Switch "orange reflective safety vest" to "yellow reflective safety vest" in the stretch of material from the start through the line containing "Point (628, 568) is", and give back only that stretch with nothing else changed.
-- BEGIN --
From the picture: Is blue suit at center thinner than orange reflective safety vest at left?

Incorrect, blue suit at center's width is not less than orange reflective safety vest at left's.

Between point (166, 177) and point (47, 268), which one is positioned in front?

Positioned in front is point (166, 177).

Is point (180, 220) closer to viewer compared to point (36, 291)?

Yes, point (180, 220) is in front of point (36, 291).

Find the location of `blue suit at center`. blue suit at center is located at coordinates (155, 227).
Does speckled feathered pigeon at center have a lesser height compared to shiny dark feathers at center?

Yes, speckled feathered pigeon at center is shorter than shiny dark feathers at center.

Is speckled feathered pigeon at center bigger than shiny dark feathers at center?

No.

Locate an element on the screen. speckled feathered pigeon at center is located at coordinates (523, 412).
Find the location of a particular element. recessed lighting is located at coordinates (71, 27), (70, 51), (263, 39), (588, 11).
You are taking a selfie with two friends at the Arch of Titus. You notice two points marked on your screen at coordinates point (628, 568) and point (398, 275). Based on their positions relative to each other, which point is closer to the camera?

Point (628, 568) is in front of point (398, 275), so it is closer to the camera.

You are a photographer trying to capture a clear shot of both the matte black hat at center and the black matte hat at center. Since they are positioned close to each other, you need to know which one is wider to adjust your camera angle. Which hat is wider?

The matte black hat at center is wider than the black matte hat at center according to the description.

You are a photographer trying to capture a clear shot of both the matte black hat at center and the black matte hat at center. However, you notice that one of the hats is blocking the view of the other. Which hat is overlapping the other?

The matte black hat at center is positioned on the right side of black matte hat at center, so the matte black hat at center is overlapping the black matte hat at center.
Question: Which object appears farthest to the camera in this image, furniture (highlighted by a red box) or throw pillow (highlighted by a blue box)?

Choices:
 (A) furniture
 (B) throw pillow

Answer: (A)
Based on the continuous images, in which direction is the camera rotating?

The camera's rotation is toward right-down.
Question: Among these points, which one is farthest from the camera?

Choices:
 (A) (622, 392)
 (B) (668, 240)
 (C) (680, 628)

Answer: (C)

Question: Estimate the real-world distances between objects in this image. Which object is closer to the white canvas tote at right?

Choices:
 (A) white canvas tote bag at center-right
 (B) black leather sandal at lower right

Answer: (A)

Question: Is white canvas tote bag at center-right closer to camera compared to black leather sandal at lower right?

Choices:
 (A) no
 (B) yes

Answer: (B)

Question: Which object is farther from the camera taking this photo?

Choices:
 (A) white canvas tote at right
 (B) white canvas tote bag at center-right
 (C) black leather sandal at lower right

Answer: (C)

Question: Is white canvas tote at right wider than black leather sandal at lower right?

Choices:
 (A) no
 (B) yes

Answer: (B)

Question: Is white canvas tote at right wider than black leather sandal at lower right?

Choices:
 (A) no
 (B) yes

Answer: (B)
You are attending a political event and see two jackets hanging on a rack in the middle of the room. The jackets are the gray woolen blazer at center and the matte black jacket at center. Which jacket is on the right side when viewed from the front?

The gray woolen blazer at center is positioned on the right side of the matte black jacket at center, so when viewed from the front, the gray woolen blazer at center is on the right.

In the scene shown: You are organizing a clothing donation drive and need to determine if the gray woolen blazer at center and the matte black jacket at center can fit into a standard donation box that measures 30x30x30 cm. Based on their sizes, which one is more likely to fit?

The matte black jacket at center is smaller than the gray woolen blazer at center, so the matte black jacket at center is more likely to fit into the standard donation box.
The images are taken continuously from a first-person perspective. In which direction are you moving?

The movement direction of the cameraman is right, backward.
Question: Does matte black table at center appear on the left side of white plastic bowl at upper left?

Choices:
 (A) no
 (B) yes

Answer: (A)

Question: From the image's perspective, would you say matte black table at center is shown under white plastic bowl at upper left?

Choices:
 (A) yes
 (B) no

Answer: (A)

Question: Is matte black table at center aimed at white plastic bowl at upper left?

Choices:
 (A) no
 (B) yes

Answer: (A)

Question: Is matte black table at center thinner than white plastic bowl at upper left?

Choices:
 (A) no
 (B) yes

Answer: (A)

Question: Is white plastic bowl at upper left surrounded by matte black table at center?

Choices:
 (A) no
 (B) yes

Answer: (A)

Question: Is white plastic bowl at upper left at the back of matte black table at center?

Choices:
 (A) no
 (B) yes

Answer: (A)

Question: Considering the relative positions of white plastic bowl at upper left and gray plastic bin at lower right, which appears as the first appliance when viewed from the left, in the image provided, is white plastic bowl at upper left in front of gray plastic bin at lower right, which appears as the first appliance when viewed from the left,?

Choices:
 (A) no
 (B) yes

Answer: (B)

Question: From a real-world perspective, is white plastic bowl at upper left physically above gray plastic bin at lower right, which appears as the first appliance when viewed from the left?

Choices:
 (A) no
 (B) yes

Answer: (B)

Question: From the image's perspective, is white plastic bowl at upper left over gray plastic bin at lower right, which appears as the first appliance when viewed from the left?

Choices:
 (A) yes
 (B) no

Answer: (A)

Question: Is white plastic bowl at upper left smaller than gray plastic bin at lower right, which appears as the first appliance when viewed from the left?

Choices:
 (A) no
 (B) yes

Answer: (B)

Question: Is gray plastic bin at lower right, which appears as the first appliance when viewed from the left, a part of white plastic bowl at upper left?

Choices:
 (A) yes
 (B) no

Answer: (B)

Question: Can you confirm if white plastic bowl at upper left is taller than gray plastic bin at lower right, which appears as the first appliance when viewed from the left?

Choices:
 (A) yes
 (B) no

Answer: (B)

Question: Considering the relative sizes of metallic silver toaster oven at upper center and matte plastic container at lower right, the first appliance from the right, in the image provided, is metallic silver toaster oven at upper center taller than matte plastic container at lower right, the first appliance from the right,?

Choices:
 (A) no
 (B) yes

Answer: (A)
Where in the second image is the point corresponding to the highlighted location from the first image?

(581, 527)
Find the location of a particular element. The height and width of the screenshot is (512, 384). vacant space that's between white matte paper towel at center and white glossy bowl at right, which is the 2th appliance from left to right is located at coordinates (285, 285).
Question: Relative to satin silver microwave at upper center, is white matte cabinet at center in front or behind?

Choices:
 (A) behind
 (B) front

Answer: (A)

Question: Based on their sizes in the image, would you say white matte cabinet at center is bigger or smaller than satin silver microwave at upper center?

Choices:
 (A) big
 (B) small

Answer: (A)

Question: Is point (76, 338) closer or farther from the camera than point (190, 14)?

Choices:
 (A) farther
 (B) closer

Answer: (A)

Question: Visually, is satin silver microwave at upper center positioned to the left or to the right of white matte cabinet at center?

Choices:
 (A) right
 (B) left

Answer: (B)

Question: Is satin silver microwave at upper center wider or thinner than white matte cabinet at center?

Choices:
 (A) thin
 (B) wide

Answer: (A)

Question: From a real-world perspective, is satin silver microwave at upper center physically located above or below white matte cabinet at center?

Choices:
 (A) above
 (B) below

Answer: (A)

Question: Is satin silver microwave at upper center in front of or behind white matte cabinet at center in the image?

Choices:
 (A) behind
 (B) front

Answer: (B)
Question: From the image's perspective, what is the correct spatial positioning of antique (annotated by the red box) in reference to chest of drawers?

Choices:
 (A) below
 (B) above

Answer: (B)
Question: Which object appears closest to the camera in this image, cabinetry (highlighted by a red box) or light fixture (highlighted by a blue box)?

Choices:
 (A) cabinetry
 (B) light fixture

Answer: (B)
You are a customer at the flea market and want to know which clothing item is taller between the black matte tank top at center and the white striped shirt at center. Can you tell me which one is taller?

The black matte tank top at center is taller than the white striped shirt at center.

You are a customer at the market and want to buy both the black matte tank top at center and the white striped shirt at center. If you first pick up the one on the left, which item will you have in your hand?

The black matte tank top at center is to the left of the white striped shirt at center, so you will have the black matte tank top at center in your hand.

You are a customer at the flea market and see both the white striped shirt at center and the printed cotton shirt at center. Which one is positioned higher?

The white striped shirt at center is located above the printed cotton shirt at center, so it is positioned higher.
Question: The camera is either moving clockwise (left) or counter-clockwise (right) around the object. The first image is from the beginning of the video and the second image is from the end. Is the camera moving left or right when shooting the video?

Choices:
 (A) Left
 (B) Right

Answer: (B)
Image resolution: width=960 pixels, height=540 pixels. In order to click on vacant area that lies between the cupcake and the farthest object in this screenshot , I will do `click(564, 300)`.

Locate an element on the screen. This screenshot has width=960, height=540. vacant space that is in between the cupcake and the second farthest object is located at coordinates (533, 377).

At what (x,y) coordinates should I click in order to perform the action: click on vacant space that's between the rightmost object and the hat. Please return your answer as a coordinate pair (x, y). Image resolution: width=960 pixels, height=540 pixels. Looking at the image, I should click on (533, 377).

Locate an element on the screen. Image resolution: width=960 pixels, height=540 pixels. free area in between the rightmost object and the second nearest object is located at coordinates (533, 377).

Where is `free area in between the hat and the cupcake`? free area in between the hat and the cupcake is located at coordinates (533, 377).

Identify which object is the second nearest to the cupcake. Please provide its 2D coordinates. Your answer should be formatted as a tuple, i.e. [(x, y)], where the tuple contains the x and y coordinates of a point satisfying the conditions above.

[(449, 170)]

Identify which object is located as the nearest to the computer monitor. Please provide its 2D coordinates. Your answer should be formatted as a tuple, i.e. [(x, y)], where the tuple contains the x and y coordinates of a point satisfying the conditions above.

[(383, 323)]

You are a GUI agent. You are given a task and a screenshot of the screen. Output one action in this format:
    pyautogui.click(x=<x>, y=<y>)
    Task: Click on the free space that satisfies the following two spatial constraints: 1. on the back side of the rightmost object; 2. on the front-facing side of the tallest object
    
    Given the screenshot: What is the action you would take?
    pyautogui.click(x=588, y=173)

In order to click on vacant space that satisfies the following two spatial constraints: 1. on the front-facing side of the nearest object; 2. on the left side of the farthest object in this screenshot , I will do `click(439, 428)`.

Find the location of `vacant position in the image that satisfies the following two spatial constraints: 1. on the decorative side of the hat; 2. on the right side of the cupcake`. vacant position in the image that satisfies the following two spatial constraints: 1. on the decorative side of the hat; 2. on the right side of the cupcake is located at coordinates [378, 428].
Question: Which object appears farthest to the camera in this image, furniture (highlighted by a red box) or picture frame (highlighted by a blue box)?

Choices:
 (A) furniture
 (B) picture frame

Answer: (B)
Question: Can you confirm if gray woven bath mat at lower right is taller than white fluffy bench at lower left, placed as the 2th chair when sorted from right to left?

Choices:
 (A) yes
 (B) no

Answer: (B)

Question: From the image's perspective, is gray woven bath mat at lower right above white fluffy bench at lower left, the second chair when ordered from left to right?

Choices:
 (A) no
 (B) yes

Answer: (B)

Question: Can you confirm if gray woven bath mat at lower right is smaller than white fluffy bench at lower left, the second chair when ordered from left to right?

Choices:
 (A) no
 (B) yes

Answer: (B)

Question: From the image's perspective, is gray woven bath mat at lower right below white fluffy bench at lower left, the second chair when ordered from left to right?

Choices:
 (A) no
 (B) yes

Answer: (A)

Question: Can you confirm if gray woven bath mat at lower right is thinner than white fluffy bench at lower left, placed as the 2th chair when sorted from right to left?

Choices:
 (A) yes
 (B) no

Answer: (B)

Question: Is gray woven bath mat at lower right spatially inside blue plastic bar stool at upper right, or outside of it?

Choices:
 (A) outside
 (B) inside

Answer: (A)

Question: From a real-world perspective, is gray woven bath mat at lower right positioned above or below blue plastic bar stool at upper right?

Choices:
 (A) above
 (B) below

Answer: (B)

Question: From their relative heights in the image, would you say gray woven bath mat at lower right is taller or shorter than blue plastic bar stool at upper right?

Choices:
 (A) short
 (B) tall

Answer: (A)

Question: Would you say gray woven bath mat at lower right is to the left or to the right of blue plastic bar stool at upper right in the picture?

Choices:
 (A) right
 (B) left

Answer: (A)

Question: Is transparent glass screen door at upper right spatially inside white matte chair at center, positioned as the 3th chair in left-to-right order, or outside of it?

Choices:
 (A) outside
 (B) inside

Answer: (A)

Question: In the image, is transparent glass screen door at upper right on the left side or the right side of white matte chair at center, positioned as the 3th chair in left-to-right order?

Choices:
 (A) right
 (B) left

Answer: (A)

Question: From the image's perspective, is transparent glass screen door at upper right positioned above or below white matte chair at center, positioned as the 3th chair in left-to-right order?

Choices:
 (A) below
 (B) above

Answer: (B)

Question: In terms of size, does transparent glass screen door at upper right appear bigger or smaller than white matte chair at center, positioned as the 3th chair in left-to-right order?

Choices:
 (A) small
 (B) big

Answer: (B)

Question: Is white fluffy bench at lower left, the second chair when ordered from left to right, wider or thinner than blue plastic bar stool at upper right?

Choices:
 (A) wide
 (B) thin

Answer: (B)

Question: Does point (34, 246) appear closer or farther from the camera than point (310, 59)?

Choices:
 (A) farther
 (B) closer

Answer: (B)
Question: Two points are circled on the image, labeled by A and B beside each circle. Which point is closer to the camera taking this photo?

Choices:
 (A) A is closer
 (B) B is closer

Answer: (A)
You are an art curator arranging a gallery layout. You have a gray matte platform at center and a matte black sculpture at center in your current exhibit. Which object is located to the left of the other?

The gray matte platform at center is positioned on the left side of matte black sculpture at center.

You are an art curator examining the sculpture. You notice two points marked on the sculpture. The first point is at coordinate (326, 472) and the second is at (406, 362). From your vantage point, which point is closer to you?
-- END --
- [TASK RESULT]:
From the picture: Is blue suit at center thinner than yellow reflective safety vest at left?

Incorrect, blue suit at center's width is not less than yellow reflective safety vest at left's.

Between point (166, 177) and point (47, 268), which one is positioned in front?

Positioned in front is point (166, 177).

Is point (180, 220) closer to viewer compared to point (36, 291)?

Yes, point (180, 220) is in front of point (36, 291).

Find the location of `blue suit at center`. blue suit at center is located at coordinates (155, 227).
Does speckled feathered pigeon at center have a lesser height compared to shiny dark feathers at center?

Yes, speckled feathered pigeon at center is shorter than shiny dark feathers at center.

Is speckled feathered pigeon at center bigger than shiny dark feathers at center?

No.

Locate an element on the screen. speckled feathered pigeon at center is located at coordinates (523, 412).
Find the location of a particular element. recessed lighting is located at coordinates (71, 27), (70, 51), (263, 39), (588, 11).
You are taking a selfie with two friends at the Arch of Titus. You notice two points marked on your screen at coordinates point (628, 568) and point (398, 275). Based on their positions relative to each other, which point is closer to the camera?

Point (628, 568) is in front of point (398, 275), so it is closer to the camera.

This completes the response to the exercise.